Source data

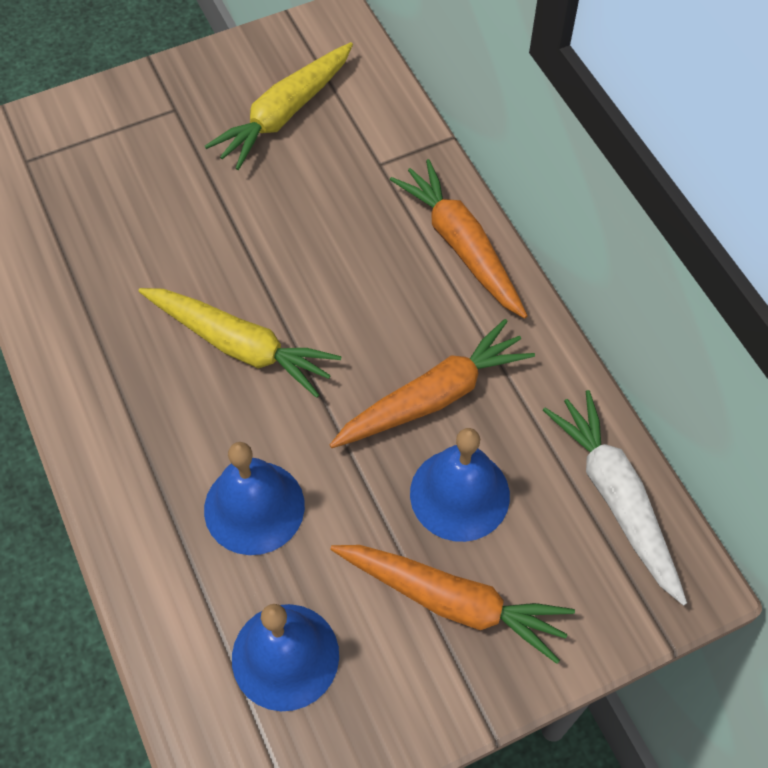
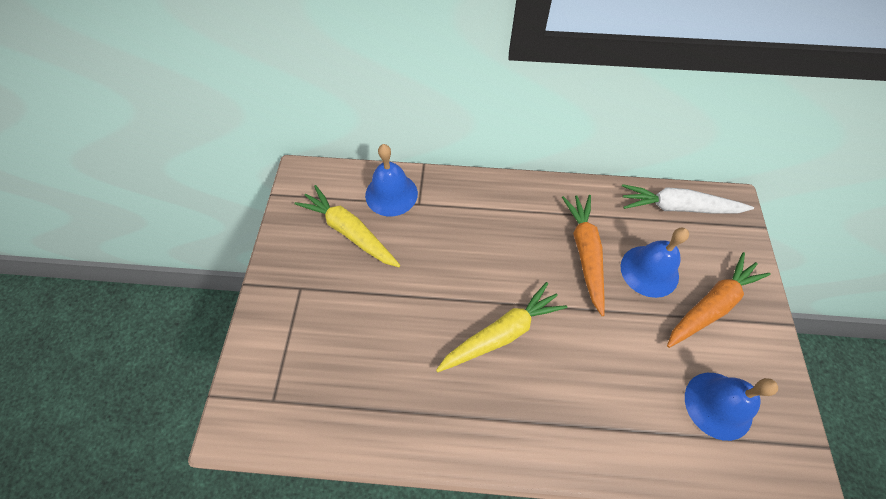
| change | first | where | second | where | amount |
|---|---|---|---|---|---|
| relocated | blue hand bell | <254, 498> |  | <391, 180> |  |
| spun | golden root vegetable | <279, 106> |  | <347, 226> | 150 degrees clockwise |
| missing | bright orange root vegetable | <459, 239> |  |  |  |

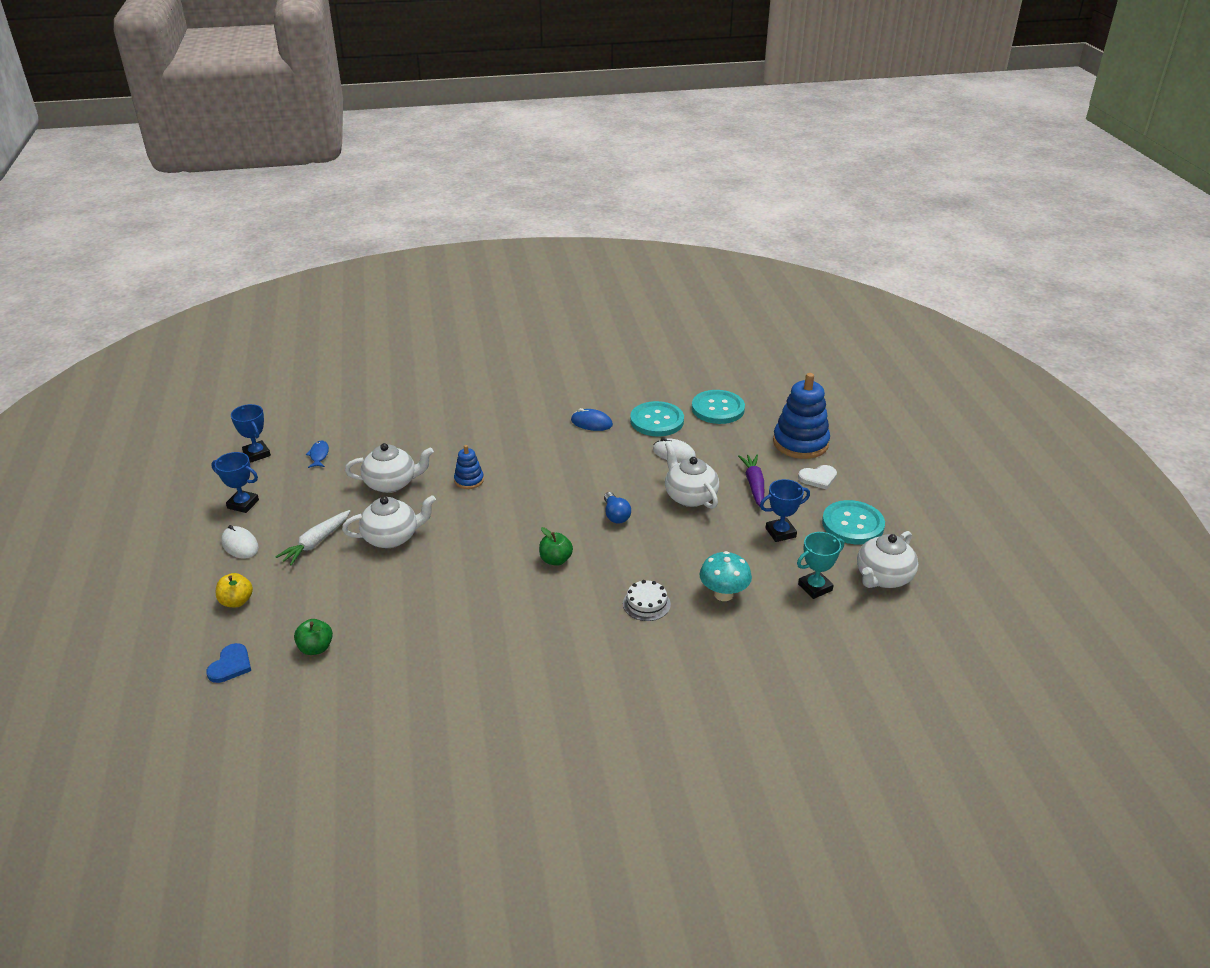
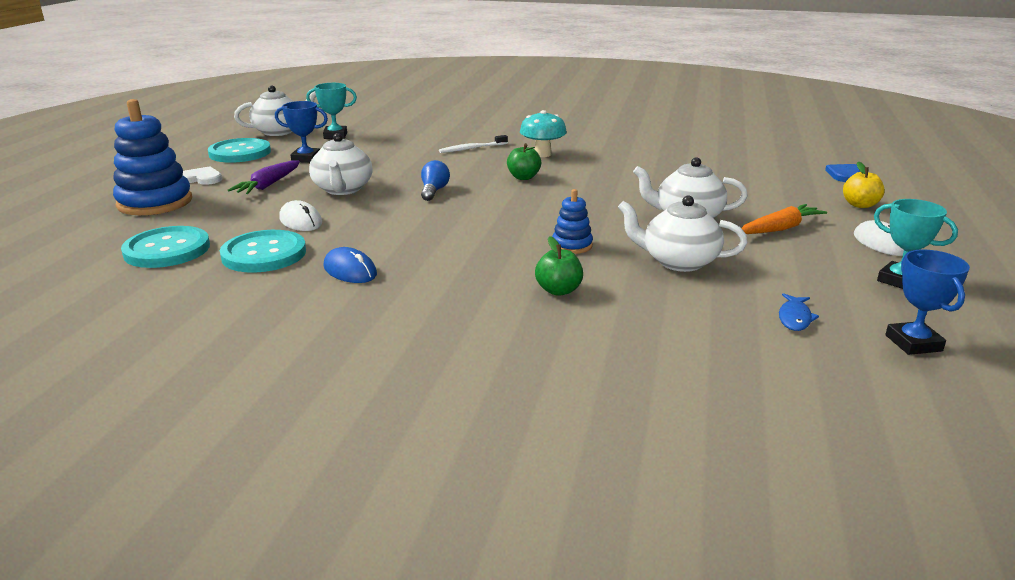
| change | first | where | second | where | amount |
|---|---|---|---|---|---|
| colour | blue award cup | <235, 482> | teal award cup | <916, 244> |  |
| colour | snow-white root vegetable | <312, 537> | bright orange root vegetable | <784, 219> |  |
| relocated | leaf-green toy apple | <313, 637> |  | <559, 266> |  |
| exchanged | snow-white layer cake | <647, 600> | snow-white toothbrush | <473, 144> |  |
| relocated | teal fungus | <726, 576> |  | <543, 133> |  |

EXERCISE
Without any pictures, return the entries exactly as given.

ANSWER BELOW
| change | first | where | second | where | amount |
|---|---|---|---|---|---|
| relocated | blue hand bell | <254, 498> |  | <391, 180> |  |
| spun | golden root vegetable | <279, 106> |  | <347, 226> | 150 degrees clockwise |
| missing | bright orange root vegetable | <459, 239> |  |  |  |

| change | first | where | second | where | amount |
|---|---|---|---|---|---|
| colour | blue award cup | <235, 482> | teal award cup | <916, 244> |  |
| colour | snow-white root vegetable | <312, 537> | bright orange root vegetable | <784, 219> |  |
| relocated | leaf-green toy apple | <313, 637> |  | <559, 266> |  |
| exchanged | snow-white layer cake | <647, 600> | snow-white toothbrush | <473, 144> |  |
| relocated | teal fungus | <726, 576> |  | <543, 133> |  |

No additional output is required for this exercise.